• **Task description**: Reproduce the data below line for line and character for character, leaving out the pictures.
-- START OF Records to process --
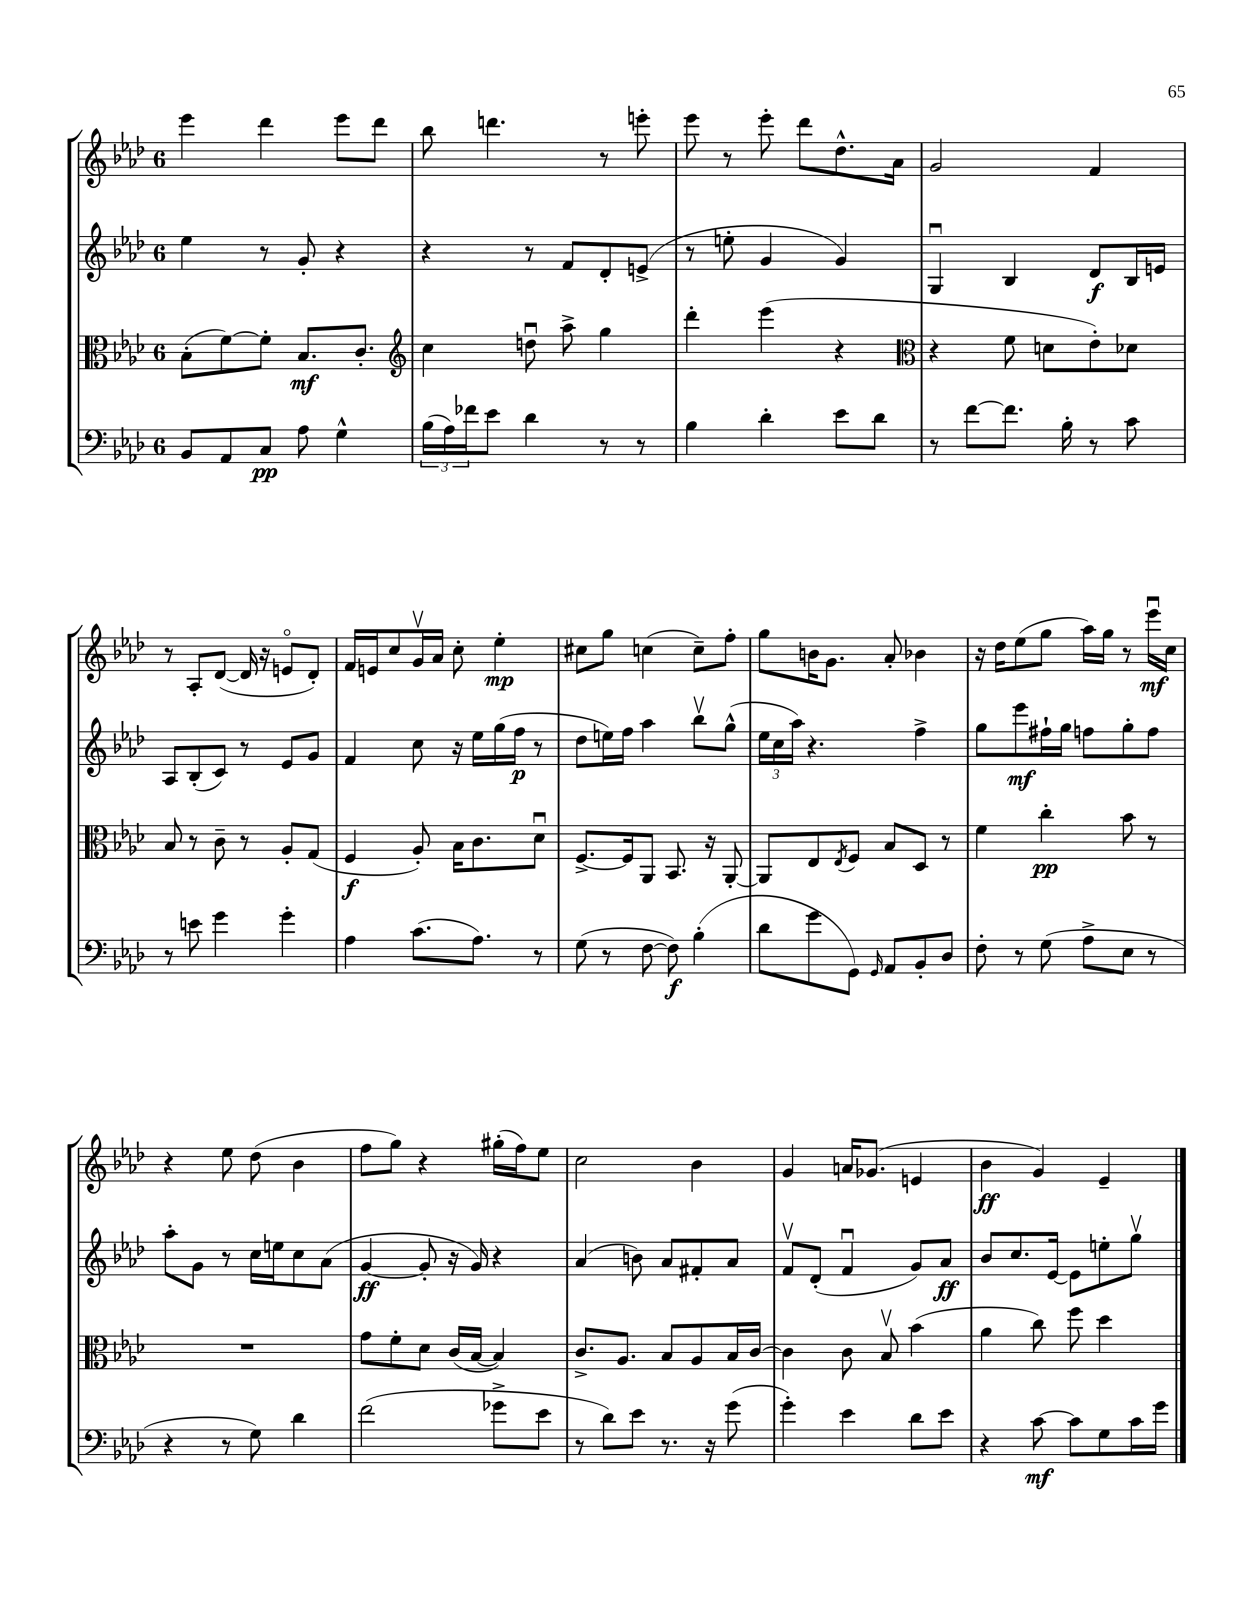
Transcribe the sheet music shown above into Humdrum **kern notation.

**kern	**kern	**kern	**kern
*staff4	*staff3	*staff2	*staff1
*clefF4	*clefC3	*clefG2	*clefG2
*k[b-e-a-d-]	*k[b-e-a-d-]	*k[b-e-a-d-]	*k[b-e-a-d-]
*M6/8	*M6/8	*M6/8	*M6/8
8BB-	(8B-'	4ee-	4eee-
8AA-	[8f)	.	.
8C	8f']	8r	4ddd-
8A-	8.B-	8g'	.
4G^^	.	4r	8eee-
.	8.c'	.	.
.	.	.	8ddd-
=	=	=	=
*	*clefG2	*	*
(24B-	4cc	4r	8bb-
24A-)	.	.	.
24f-	.	.	.
8e-	.	.	4.ddd
4d-	8ddu	8r	.
.	8aa-^	8f	.
8r	4gg	8d-'	8r
8r	.	(8e^	8eee'
=	=	=	=
4B-	4ddd-'	8r	8eee-
.	.	8ee'	8r
4d-'	(4eee-	4g	8eee-'
.	.	.	8ddd-
8e-	4r	4g)	8.dd-^^
8d-	.	.	.
.	.	.	16a-
=	=	=	=
*	*clefC3	*	*
8r	4r	4Gu	2g
[8f	.	.	.
8.f]	8f	4B-	.
.	8d	.	.
16B-'	.	.	.
8r	8e-')	8d-	4f
8c	8d-	16B-	.
.	.	16e	.
=	=	=	=
8r	8B-	8A-	8r
8e	8r	(8B-'	8A-'
4g	8c~	8c)	([8d-
.	8r	8r	16d-]
.	.	.	16r
4g'	8A-'	8e-	8eo
.	(8G	8g	8d-')
=	=	=	=
4A-	4F	4f	16f
.	.	.	16e
.	.	.	8cc
(8.c	8A-')	8cc	16gv
.	.	.	16a-
.	16B-	16r	8cc'
8.A-)	8.c	16ee-	.
.	.	(16gg	4ee-'
.	.	16ff	.
8r	8d-u	8r	.
=	=	=	=
(8G	[8.F^	8dd-	8cc#
8r	.	16ee)	8gg
.	16F]	16ff	.
[8F	8AA-	4aa-	(4cc
8F])	8.BB-	.	.
(4B-'	.	8bb-v	8cc~)
.	16r	.	.
.	[8AA-'	(8gg^^	8ff'
=	=	=	=
8d-	8AA-]	24ee-	8gg
.	.	24cc	.
.	.	24aa-)	.
8g	8E-	4.r	16b
.	.	.	8.g
.	8qE-	.	.
8GG)	8F	.	.
16qqGG	.	.	.
8AA-	8B-	.	8a-'
8BB-'	8D-	4ff^	4b-
8D-	8r	.	.
=	=	=	=
8F'	4f	8gg	16r
.	.	.	16dd-
8r	.	8eee-	(8ee-
(8G	4cc'	16ff#`	8gg
.	.	16gg	.
8A-^	.	8ff	16aa-)
.	.	.	16gg
8E-	8b-	8gg'	8r
8r	8r	8ff	16eee-u
.	.	.	16cc
=	=	=	=
4r	2.r	8aa-'	4r
.	.	8g	.
8r	.	8r	8ee-
8G)	.	16cc	(8dd-
.	.	16ee	.
4d-	.	8cc	4b-
.	.	(8a-	.
=	=	=	=
(2f	8g	[4g	8ff
.	8f'	.	8gg)
.	8d-	8g']	4r
.	(16c	16r	.
.	[16B-	16g)	.
8g-^	4B-])	4r	(16gg#'
.	.	.	16ff)
8e-	.	.	8ee-
=	=	=	=
8r	8.c^	(4a-	2cc
8d-)	.	.	.
.	8.A-	.	.
8e-	.	8b)	.
8.r	8B-	8a-	.
.	8A-	8f#'	4b-
16r	.	.	.
(8g	16B-	8a-	.
.	[16c	.	.
=	=	=	=
4g')	4c]	8fv	4g
.	.	(8d-'	.
4e-	8c	4fu	16a
.	.	.	(8.g-
.	8B-v	.	.
8d-	(4b-	8g)	4e
8e-	.	8a-	.
=	=	=	=
4r	4a-	8b-	4b-
.	.	8.cc	.
[8c	8cc)	.	4g)
.	.	[16e-	.
8c]	8ff	8e-]	.
8G	4dd-	8ee'	4e-~
16c	.	8ggv	.
16g	.	.	.
==	==	==	==
*-	*-	*-	*-
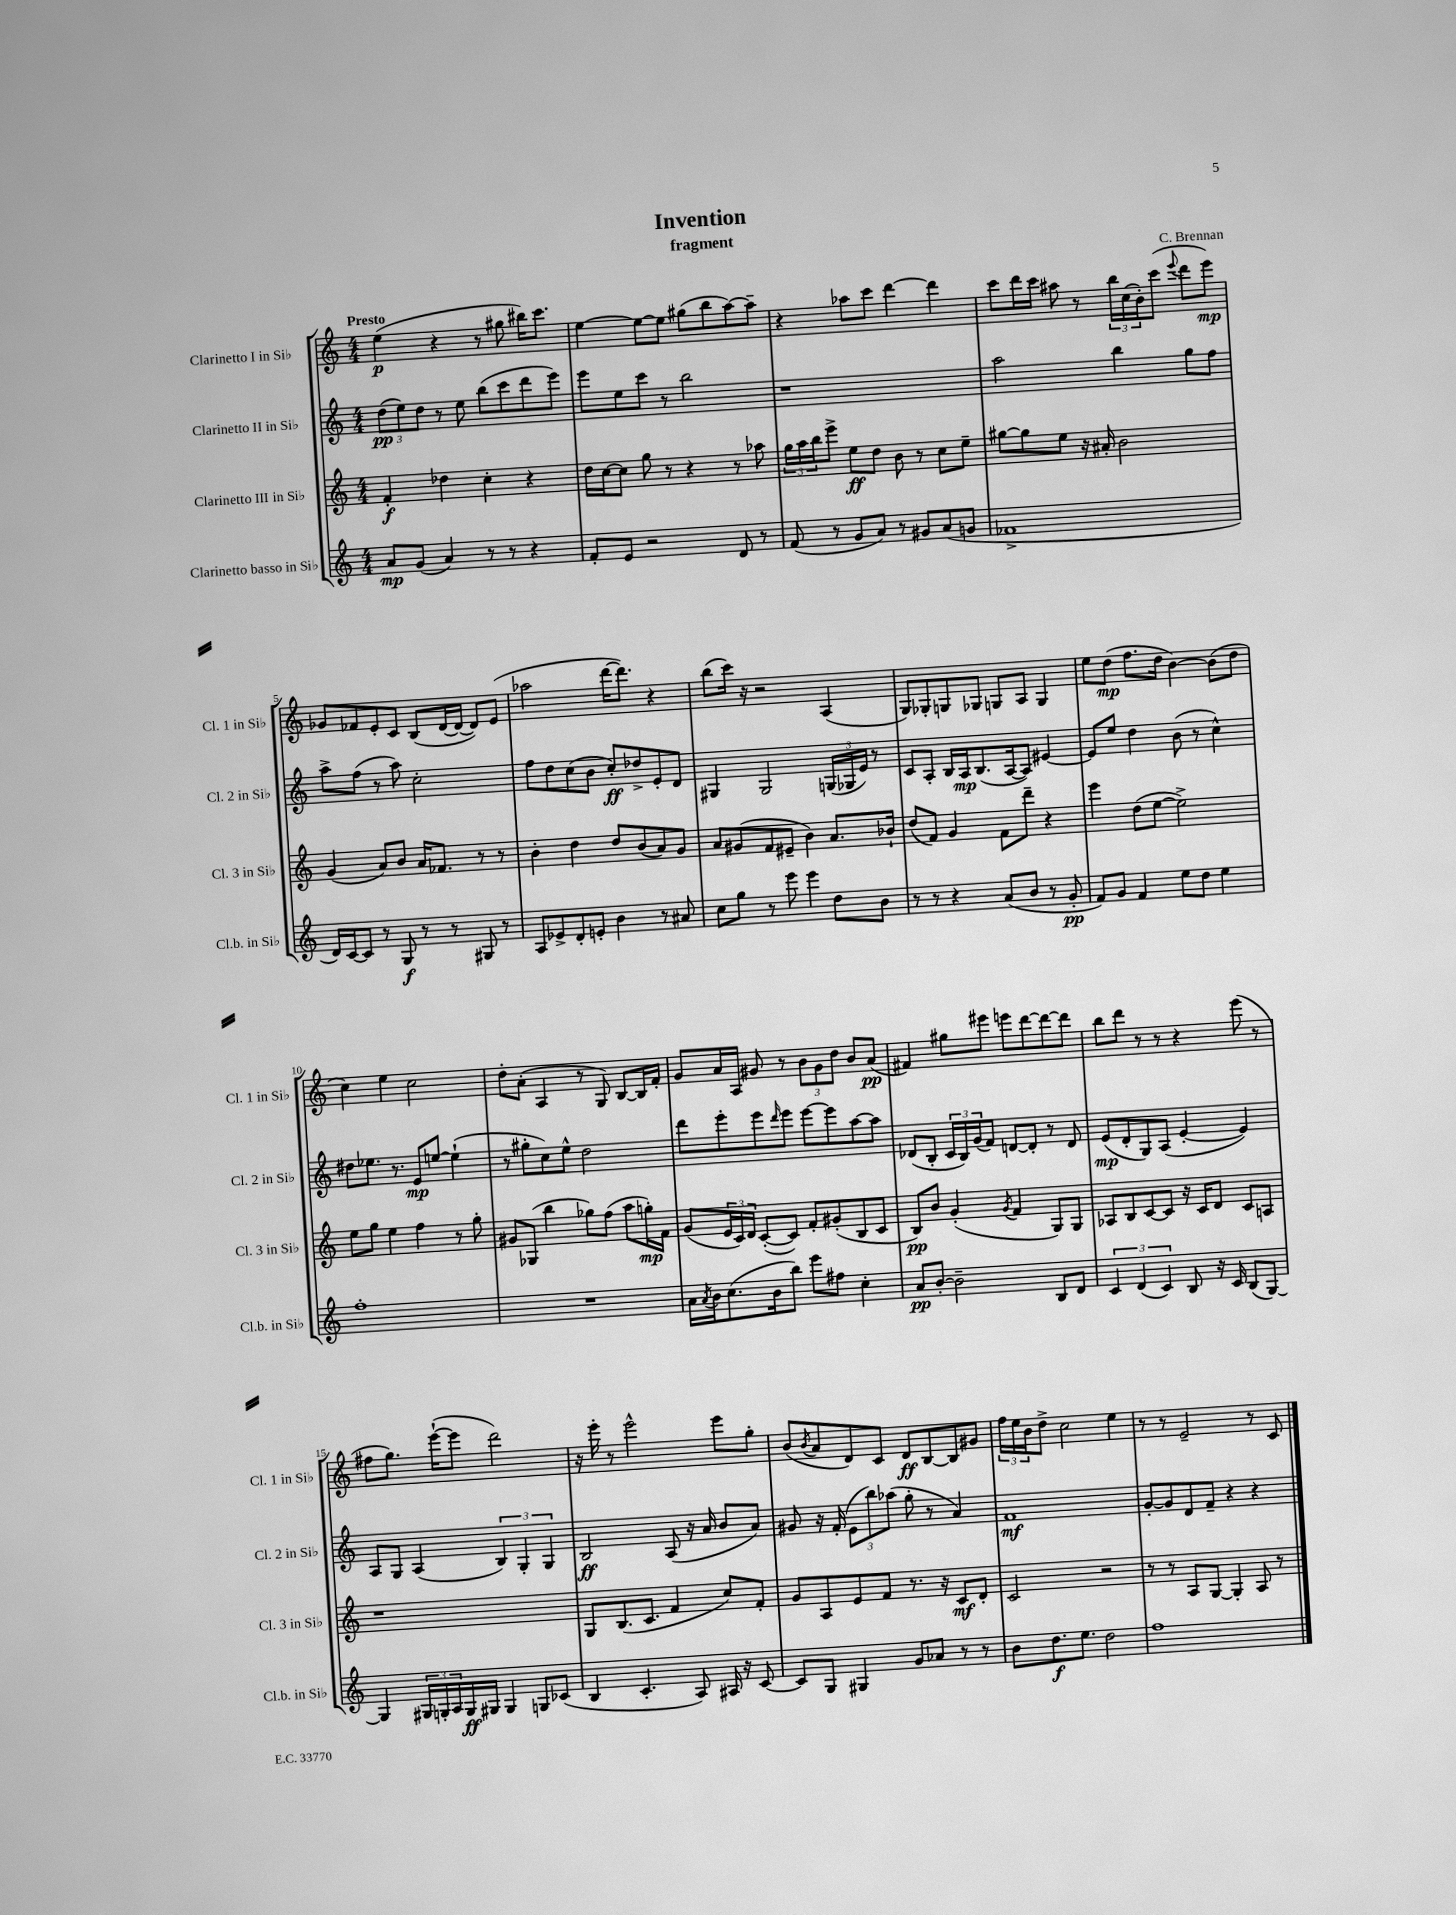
-- END OF Records to process --
• **Response to the exercise**:
Transcribe the sheet music shown above into Humdrum **kern notation.

**kern	**kern	**kern	**kern
*staff4	*staff3	*staff2	*staff1
*clefF4	*clefC3	*clefG2	*clefG2
*k[b-e-a-d-]	*k[b-e-a-d-]	*k[b-e-a-d-]	*k[b-e-a-d-]
*M6/8	*M6/8	*M6/8	*M6/8
8BB-	(8B-'	4ee-	4eee-
8AA-	[8f)	.	.
8C	8f']	8r	4ddd-
8A-	8.B-	8g'	.
4G^^	.	4r	8eee-
.	8.c'	.	.
.	.	.	8ddd-
=	=	=	=
*	*clefG2	*	*
(24B-	4cc	4r	8bb-
24A-)	.	.	.
24f-	.	.	.
8e-	.	.	4.ddd
4d-	8ddu	8r	.
.	8aa-^	8f	.
8r	4gg	8d-'	8r
8r	.	(8e^	8eee'
=	=	=	=
4B-	4ddd-'	8r	8eee-
.	.	8ee'	8r
4d-'	(4eee-	4g	8eee-'
.	.	.	8ddd-
8e-	4r	4g)	8.dd-^^
8d-	.	.	.
.	.	.	16a-
=	=	=	=
*	*clefC3	*	*
8r	4r	4Gu	2g
[8f	.	.	.
8.f]	8f	4B-	.
.	8d	.	.
16B-'	.	.	.
8r	8e-')	8d-	4f
8c	8d-	16B-	.
.	.	16e	.
=	=	=	=
8r	8B-	8A-	8r
8e	8r	(8B-'	8A-'
4g	8c~	8c)	([8d-
.	8r	8r	16d-]
.	.	.	16r
4g'	8A-'	8e-	8eo
.	(8G	8g	8d-')
=	=	=	=
4A-	4F	4f	16f
.	.	.	16e
.	.	.	8cc
(8.c	8A-')	8cc	16gv
.	.	.	16a-
.	16B-	16r	8cc'
8.A-)	8.c	16ee-	.
.	.	(16gg	4ee-'
.	.	16ff	.
8r	8d-u	8r	.
=	=	=	=
(8G	[8.F^	8dd-	8cc#
8r	.	16ee)	8gg
.	16F]	16ff	.
[8F	8AA-	4aa-	(4cc
8F])	8.BB-	.	.
(4B-'	.	8bb-v	8cc~)
.	16r	.	.
.	[8AA-'	(8gg^^	8ff'
=	=	=	=
8d-	8AA-]	24ee-	8gg
.	.	24cc	.
.	.	24aa-)	.
8g	8E-	4.r	16b
.	.	.	8.g
.	8qE-	.	.
8GG)	8F	.	.
16qqGG	.	.	.
8AA-	8B-	.	8a-'
8BB-'	8D-	4ff^	4b-
8D-	8r	.	.
=	=	=	=
8F'	4f	8gg	16r
.	.	.	16dd-
8r	.	8eee-	(8ee-
(8G	4cc'	16ff#`	8gg
.	.	16gg	.
8A-^	.	8ff	16aa-)
.	.	.	16gg
8E-	8b-	8gg'	8r
8r	8r	8ff	16eee-u
.	.	.	16cc
=	=	=	=
4r	2.r	8aa-'	4r
.	.	8g	.
8r	.	8r	8ee-
8G)	.	16cc	(8dd-
.	.	16ee	.
4d-	.	8cc	4b-
.	.	(8a-	.
=	=	=	=
(2f	8g	[4g	8ff
.	8f'	.	8gg)
.	8d-	8g']	4r
.	(16c	16r	.
.	[16B-	16g)	.
8g-^	4B-])	4r	(16gg#'
.	.	.	16ff)
8e-	.	.	8ee-
=	=	=	=
8r	8.c^	(4a-	2cc
8d-)	.	.	.
.	8.A-	.	.
8e-	.	8b)	.
8.r	8B-	8a-	.
.	8A-	8f#'	4b-
16r	.	.	.
(8g	16B-	8a-	.
.	[16c	.	.
=	=	=	=
4g')	4c]	8fv	4g
.	.	(8d-'	.
4e-	8c	4fu	16a
.	.	.	(8.g-
.	8B-v	.	.
8d-	(4b-	8g)	4e
8e-	.	8a-	.
=	=	=	=
4r	4a-	8b-	4b-
.	.	8.cc	.
[8c	8cc)	.	4g)
.	.	[16e-	.
8c]	8ff	8e-]	.
8G	4dd-	8ee'	4e-~
16c	.	8ggv	.
16g	.	.	.
==	==	==	==
*-	*-	*-	*-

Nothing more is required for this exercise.